(Records for the task Opens)

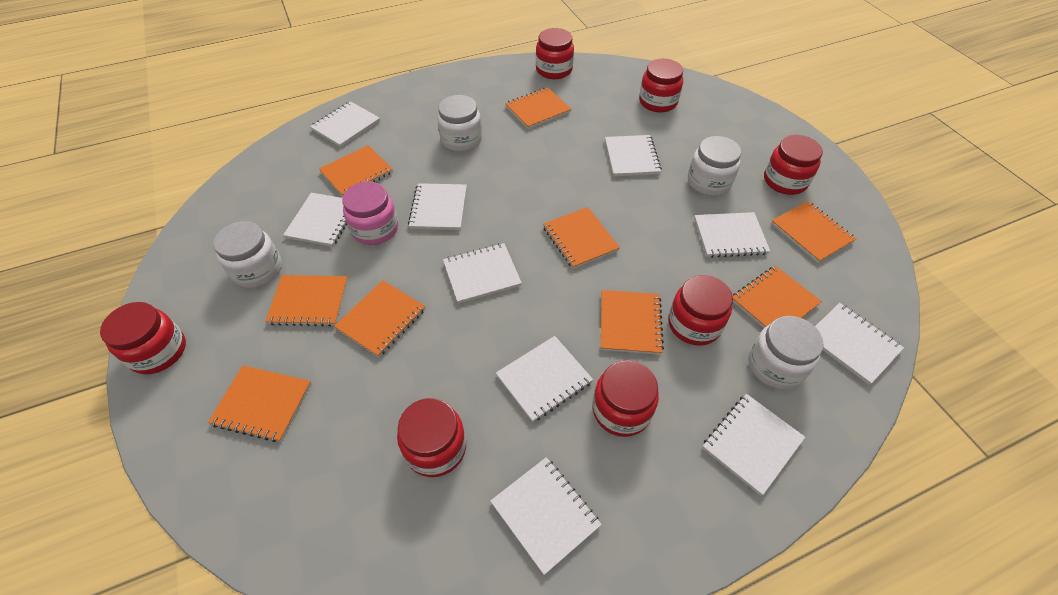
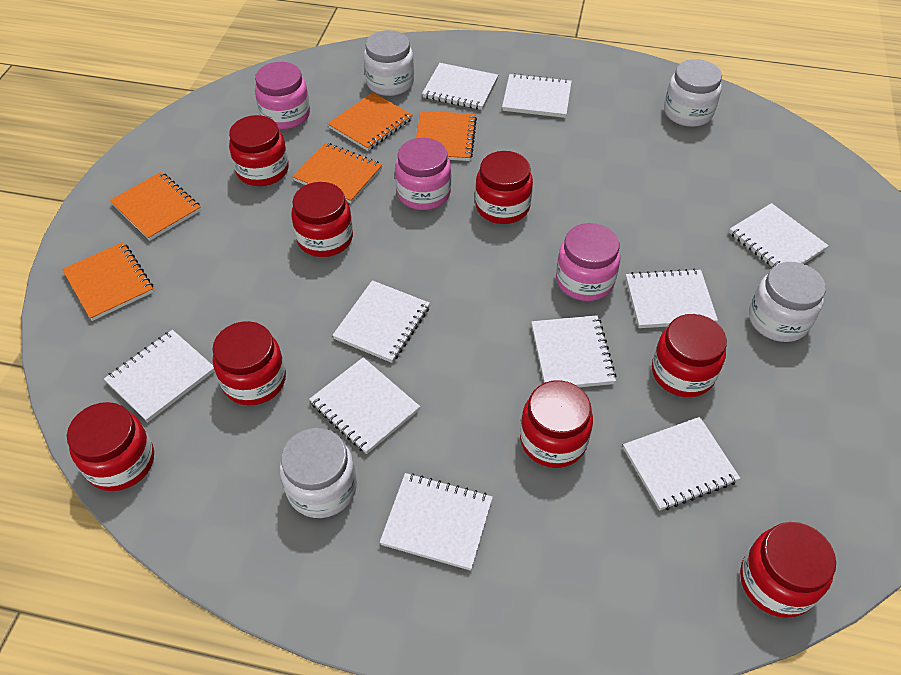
orange notebook: [208,365,311,442] [265,275,348,326] [319,145,393,196] [334,280,426,357] [505,87,571,129] [543,207,620,269] [601,290,664,355] [733,266,822,328] [771,201,856,263] = 9 -> [62,242,154,321] [110,172,201,241] [292,143,382,203] [328,92,413,151] [416,111,477,161] = 5
pink jar: [342,181,398,245] = 1 -> [255,62,310,129] [395,138,451,210] [556,223,621,301] = 3
red jar: [100,302,186,374] [397,398,466,477] [536,28,574,79] [593,360,659,437] [639,59,683,112] [668,275,733,346] [764,135,823,195] = 7 -> [67,402,154,491] [213,321,286,405] [229,115,289,186] [291,182,353,257] [475,151,533,224] [520,380,593,468] [652,314,727,397] [740,522,836,618] = 8

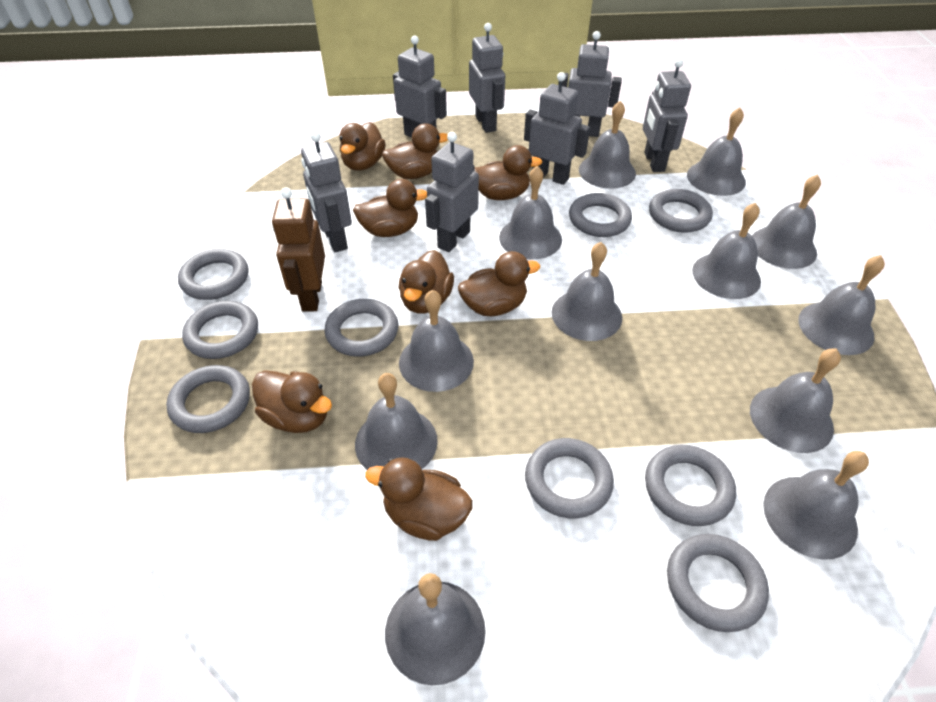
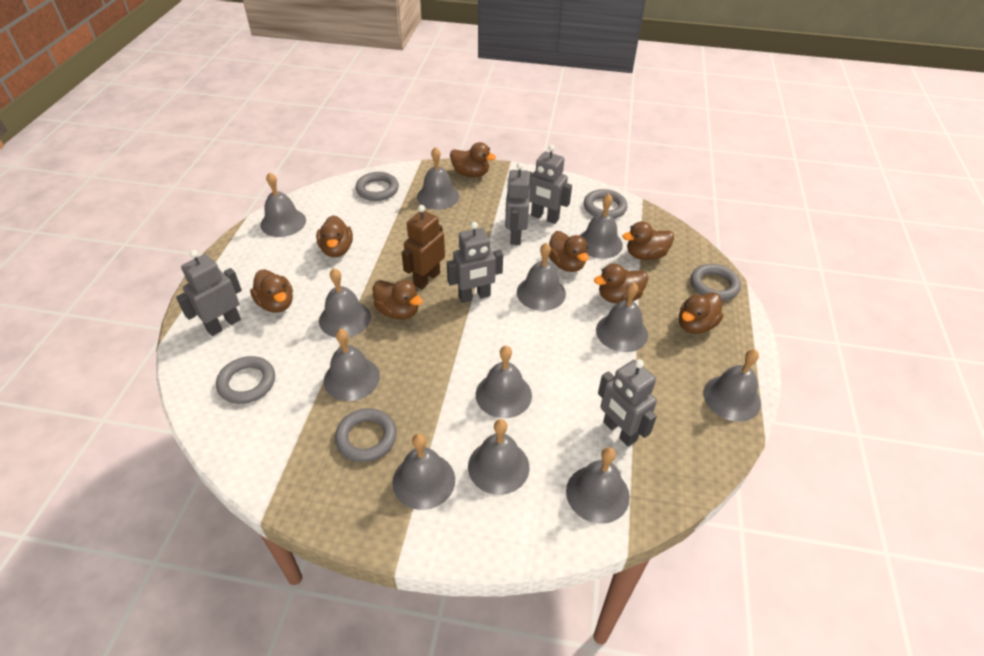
grey ring: [166,365,250,433] [178,249,249,300] [182,301,258,359] [324,299,398,357] [525,438,614,518] [569,193,632,237] [645,445,736,526] [649,189,713,233] [667,534,769,632] = 9 -> [216,356,275,404] [335,408,397,462] [356,172,399,201] [584,189,627,219] [691,264,741,301] = 5
grey robot: [301,132,352,252] [393,35,447,138] [425,132,479,252] [469,23,505,133] [524,72,590,185] [558,31,622,137] [643,58,691,172] = 7 -> [176,250,242,336] [447,222,503,303] [505,163,530,245] [529,145,572,224] [598,359,657,447] = 5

(Records for the task Closes)

» **Your goal**
Transcribe exactly the line containing "grey ring: [166,365,250,433]" and all remaining lines of the material, ending with the last one.

» **Answer below**
grey ring: [166,365,250,433] [178,249,249,300] [182,301,258,359] [324,299,398,357] [525,438,614,518] [569,193,632,237] [645,445,736,526] [649,189,713,233] [667,534,769,632] = 9 -> [216,356,275,404] [335,408,397,462] [356,172,399,201] [584,189,627,219] [691,264,741,301] = 5
grey robot: [301,132,352,252] [393,35,447,138] [425,132,479,252] [469,23,505,133] [524,72,590,185] [558,31,622,137] [643,58,691,172] = 7 -> [176,250,242,336] [447,222,503,303] [505,163,530,245] [529,145,572,224] [598,359,657,447] = 5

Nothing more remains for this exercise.